* [Aim of the task]
Work through the data line by line, gathering every line that has the word "cyan".

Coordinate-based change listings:
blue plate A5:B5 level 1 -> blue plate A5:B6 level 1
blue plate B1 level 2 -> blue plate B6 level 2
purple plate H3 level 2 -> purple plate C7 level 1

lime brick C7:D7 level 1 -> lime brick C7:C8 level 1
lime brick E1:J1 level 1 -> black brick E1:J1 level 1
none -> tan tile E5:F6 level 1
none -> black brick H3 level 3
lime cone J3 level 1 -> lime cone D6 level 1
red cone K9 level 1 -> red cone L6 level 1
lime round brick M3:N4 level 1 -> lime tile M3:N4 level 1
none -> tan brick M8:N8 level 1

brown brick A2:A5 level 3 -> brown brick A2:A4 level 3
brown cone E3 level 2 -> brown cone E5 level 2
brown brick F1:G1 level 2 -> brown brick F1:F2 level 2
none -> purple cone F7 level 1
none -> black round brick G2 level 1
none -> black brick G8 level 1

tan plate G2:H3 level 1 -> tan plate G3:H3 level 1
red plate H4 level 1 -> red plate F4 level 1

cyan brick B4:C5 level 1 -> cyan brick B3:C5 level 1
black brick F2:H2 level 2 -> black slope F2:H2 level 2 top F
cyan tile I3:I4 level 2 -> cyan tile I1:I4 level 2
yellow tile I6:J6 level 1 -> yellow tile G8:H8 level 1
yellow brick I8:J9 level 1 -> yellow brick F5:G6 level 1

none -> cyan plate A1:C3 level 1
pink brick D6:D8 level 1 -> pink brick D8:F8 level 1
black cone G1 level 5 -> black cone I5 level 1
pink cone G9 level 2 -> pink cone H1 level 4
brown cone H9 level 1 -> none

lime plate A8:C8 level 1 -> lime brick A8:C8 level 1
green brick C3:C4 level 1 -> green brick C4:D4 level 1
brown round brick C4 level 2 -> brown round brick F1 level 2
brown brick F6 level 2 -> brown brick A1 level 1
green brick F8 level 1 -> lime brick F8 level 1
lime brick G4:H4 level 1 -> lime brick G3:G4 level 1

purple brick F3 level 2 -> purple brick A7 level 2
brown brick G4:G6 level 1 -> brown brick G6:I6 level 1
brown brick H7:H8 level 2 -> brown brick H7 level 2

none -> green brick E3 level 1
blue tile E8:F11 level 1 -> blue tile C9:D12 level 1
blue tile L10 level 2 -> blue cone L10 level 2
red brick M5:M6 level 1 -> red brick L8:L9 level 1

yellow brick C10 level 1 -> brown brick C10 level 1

* [Result of the exercise]
cyan brick B4:C5 level 1 -> cyan brick B3:C5 level 1
cyan tile I3:I4 level 2 -> cyan tile I1:I4 level 2
none -> cyan plate A1:C3 level 1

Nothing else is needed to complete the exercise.